What is needed – Find each line in the records below that contains the word "slope", and copy it out.

Raw data –
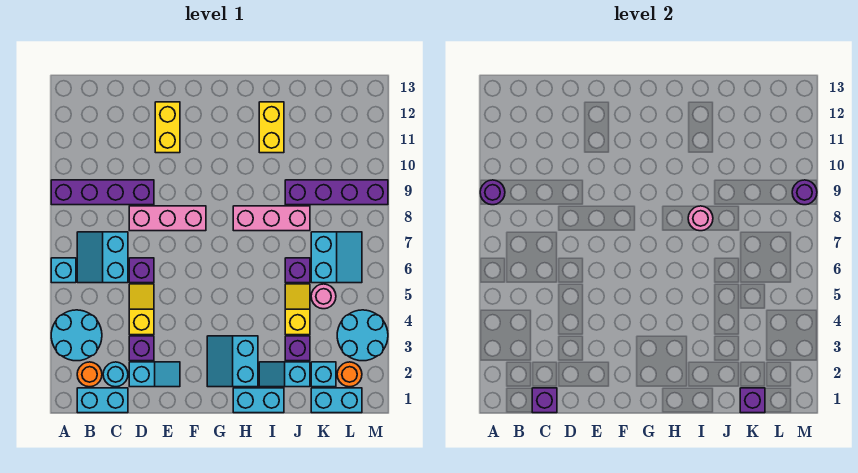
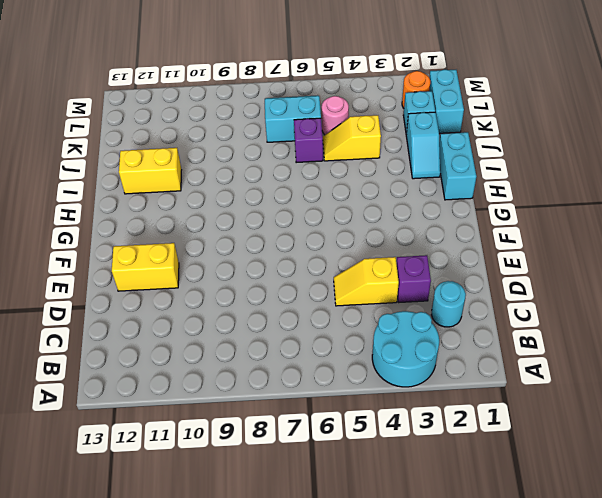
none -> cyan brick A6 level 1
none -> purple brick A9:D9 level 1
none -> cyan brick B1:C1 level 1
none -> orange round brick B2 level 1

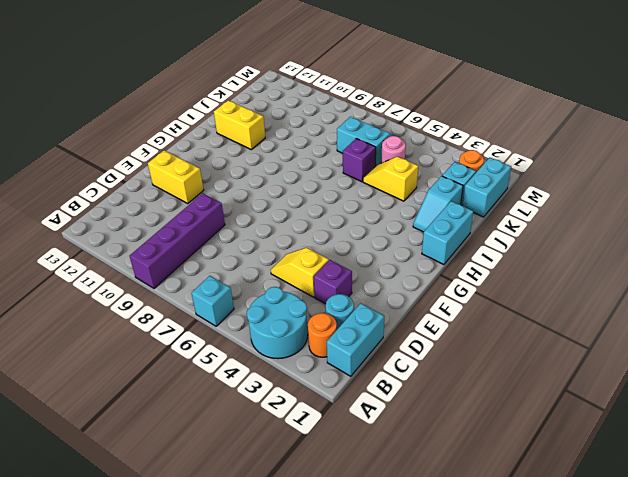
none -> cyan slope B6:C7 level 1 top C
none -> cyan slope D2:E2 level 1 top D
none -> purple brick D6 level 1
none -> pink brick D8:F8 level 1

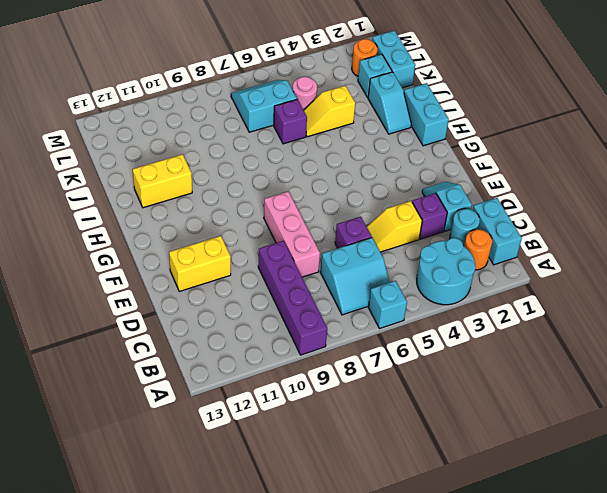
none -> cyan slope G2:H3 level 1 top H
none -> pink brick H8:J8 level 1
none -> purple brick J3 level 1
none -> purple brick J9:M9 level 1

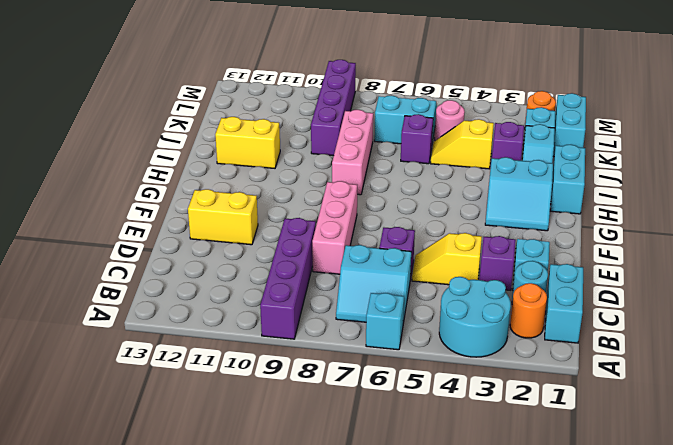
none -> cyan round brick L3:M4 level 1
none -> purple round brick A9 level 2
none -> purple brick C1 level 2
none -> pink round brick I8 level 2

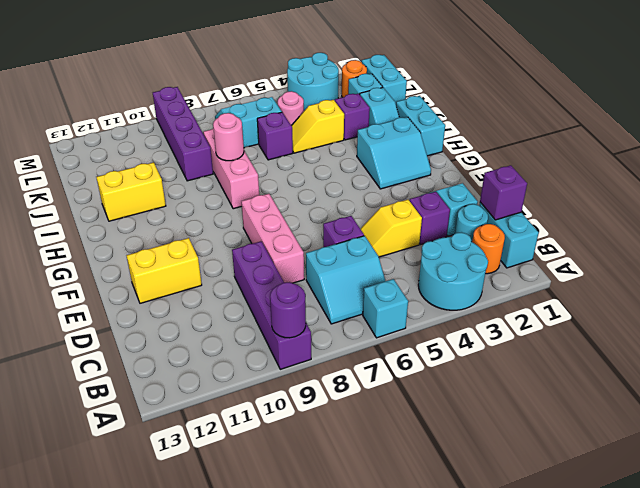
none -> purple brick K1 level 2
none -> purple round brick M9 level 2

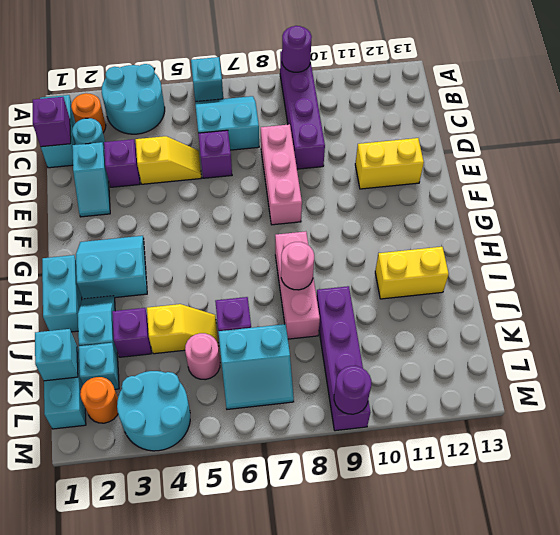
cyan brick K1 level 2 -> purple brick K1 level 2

Solution –
none -> cyan slope B6:C7 level 1 top C
none -> cyan slope D2:E2 level 1 top D
none -> cyan slope G2:H3 level 1 top H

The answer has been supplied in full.